• **Task item**
Every record below should be copied exactly, with the pictures left out.

(Scene edit records)
----

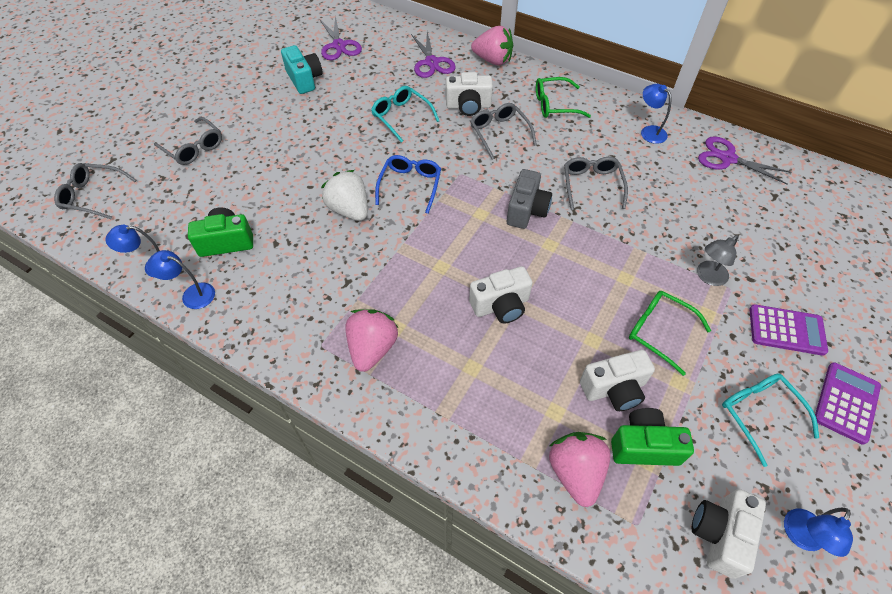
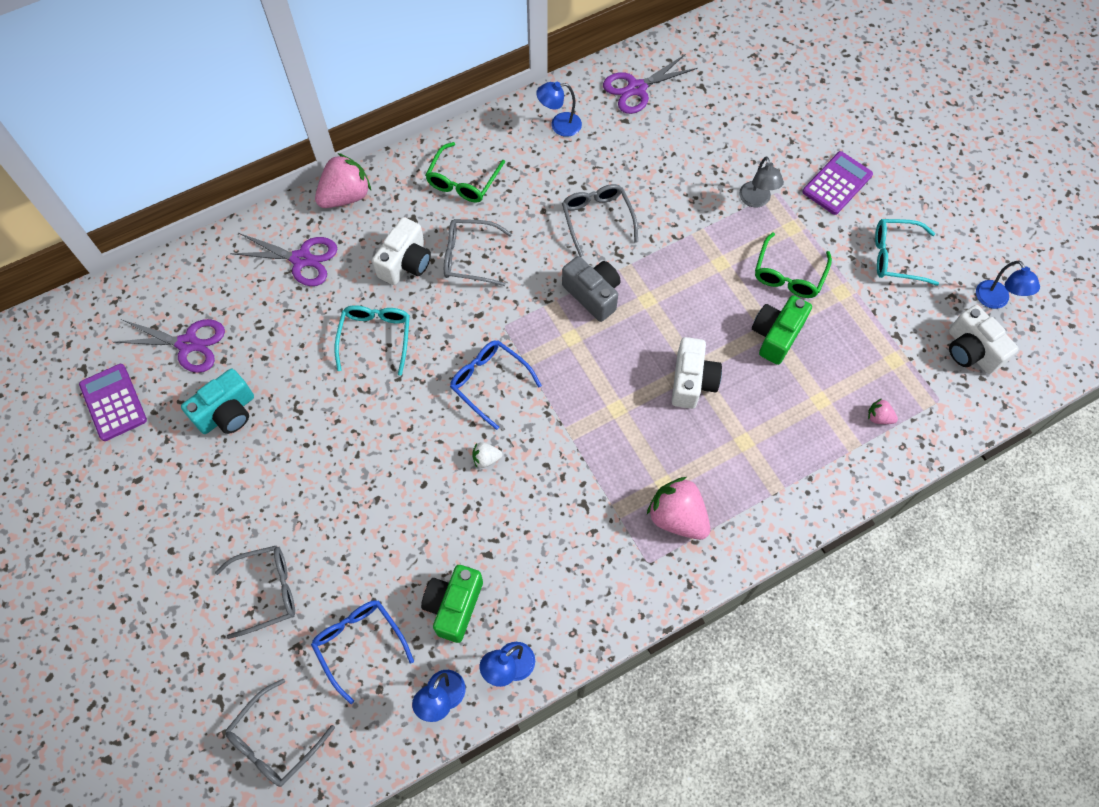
camera: 60 degrees left, 10 degrees up
(176, 206) = (360, 644): none -> blue glasses
(304, 79) = (227, 413): turquoise camera -> turquoise camera turned 135 degrees clockwise
(349, 210) = (486, 459): white strawberry -> white strawberry, size x0.47
(402, 117) = (375, 338): turquoise glasses -> turquoise glasses turned 105 degrees clockwise
(575, 472) = (879, 417): pink strawberry -> pink strawberry, size x0.47
(592, 185) = (597, 220): grey glasses -> grey glasses turned 45 degrees clockwise
(614, 389) = (822, 343): white camera -> none
(644, 446) = (882, 354): green camera -> green camera (776, 335)
(659, 332) = (789, 274): green glasses -> green glasses turned 45 degrees counterclockwise
(846, 402) = (916, 193): purple calculator -> purple calculator (113, 402)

----

• **Written answer**
camera: 60 degrees left, 10 degrees up
(176, 206) = (360, 644): none -> blue glasses
(304, 79) = (227, 413): turquoise camera -> turquoise camera turned 135 degrees clockwise
(349, 210) = (486, 459): white strawberry -> white strawberry, size x0.47
(402, 117) = (375, 338): turquoise glasses -> turquoise glasses turned 105 degrees clockwise
(575, 472) = (879, 417): pink strawberry -> pink strawberry, size x0.47
(592, 185) = (597, 220): grey glasses -> grey glasses turned 45 degrees clockwise
(614, 389) = (822, 343): white camera -> none
(644, 446) = (882, 354): green camera -> green camera (776, 335)
(659, 332) = (789, 274): green glasses -> green glasses turned 45 degrees counterclockwise
(846, 402) = (916, 193): purple calculator -> purple calculator (113, 402)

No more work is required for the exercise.